=== SOURCE RECORDS ===

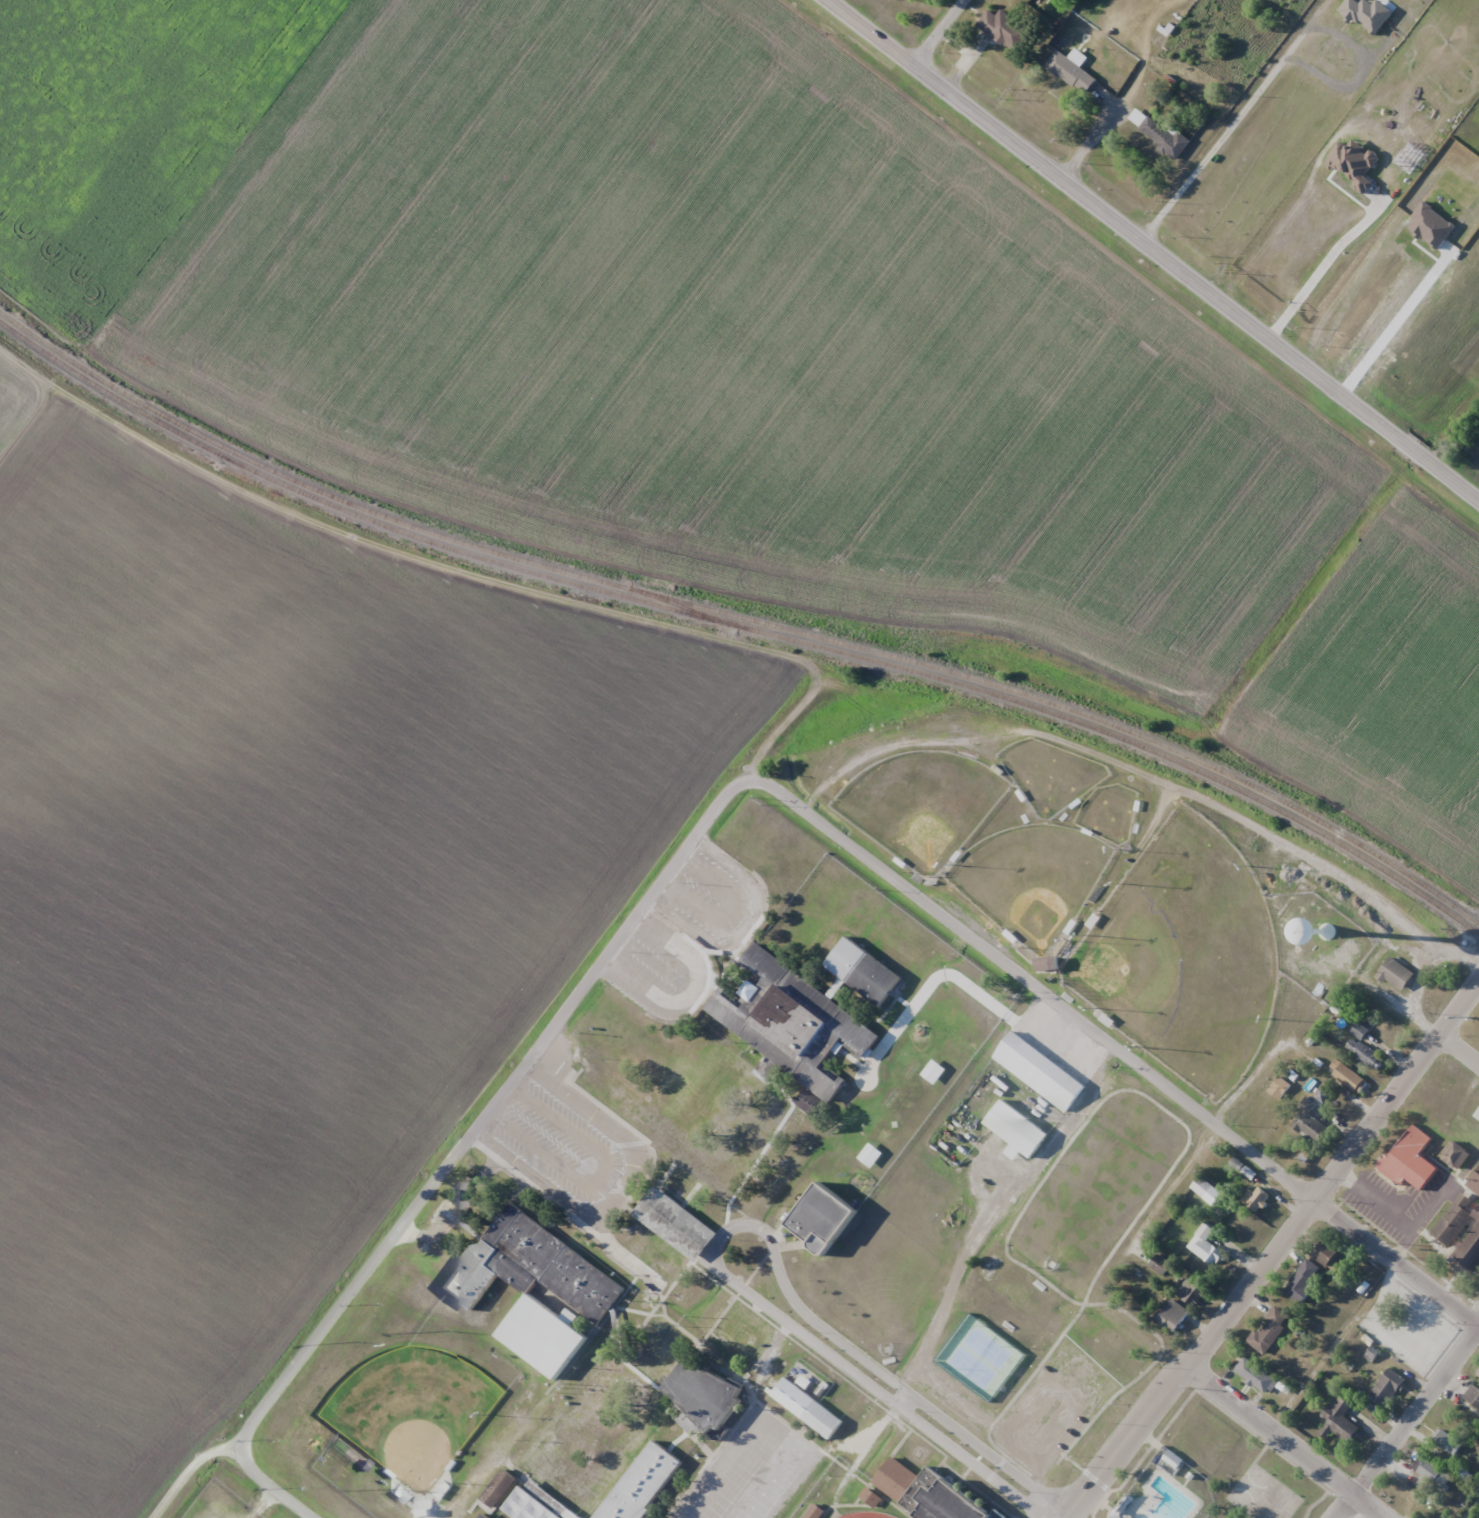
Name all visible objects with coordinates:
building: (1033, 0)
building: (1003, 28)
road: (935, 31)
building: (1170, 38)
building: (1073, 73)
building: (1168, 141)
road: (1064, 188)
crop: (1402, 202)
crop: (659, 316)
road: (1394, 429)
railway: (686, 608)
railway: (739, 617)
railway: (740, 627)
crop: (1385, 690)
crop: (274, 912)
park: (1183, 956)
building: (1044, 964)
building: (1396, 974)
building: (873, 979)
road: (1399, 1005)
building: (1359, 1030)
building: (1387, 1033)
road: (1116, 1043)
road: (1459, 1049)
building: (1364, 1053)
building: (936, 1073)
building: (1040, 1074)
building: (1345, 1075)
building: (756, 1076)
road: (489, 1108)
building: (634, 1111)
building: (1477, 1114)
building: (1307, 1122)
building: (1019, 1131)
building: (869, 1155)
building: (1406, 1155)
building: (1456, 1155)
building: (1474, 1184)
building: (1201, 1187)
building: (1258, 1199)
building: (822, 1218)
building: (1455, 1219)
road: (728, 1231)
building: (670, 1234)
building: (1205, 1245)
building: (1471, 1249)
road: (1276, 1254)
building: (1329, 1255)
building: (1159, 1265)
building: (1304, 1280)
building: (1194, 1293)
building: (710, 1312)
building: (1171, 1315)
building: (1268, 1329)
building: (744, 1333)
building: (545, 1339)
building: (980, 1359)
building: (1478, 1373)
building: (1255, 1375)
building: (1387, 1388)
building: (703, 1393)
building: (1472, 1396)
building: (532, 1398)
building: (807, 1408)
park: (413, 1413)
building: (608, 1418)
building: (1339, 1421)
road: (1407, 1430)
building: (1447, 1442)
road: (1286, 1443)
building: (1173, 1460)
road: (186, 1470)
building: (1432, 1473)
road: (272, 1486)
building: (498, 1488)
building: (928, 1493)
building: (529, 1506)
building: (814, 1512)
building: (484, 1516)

===
=== SOURCE RECORDS ===

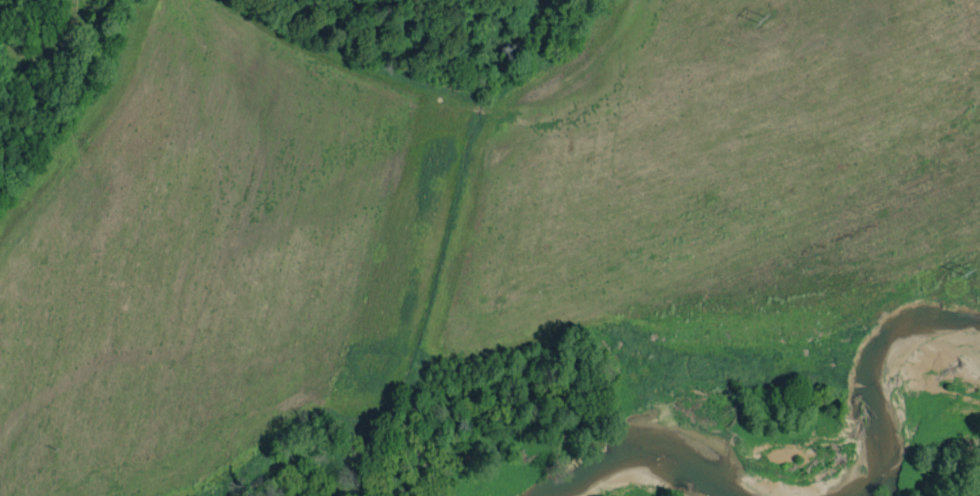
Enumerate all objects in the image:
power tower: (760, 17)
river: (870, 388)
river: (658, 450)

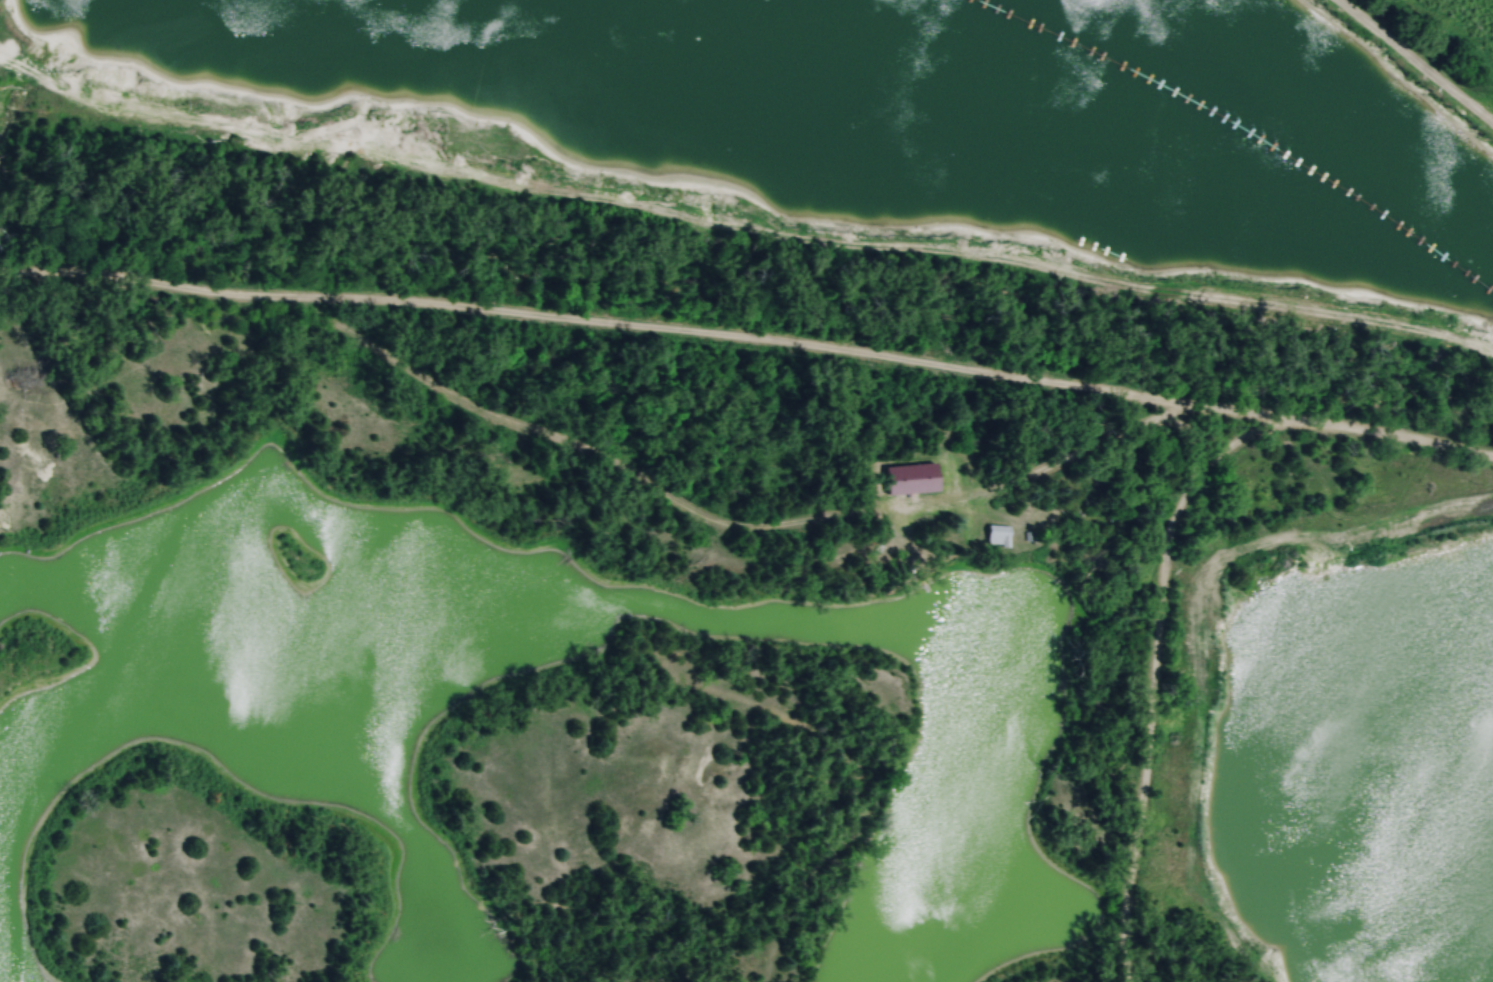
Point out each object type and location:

===

• _PROBLEM STATEMENT_: With the pictures omitted, copy the entries above exactly from the line containing "Enumerate all objects" through the line containing "Point out each", both lines included.

• _EXERCISE RESPONSE_:
Enumerate all objects in the image:
power tower: (760, 17)
river: (870, 388)
river: (658, 450)

Point out each object type and location:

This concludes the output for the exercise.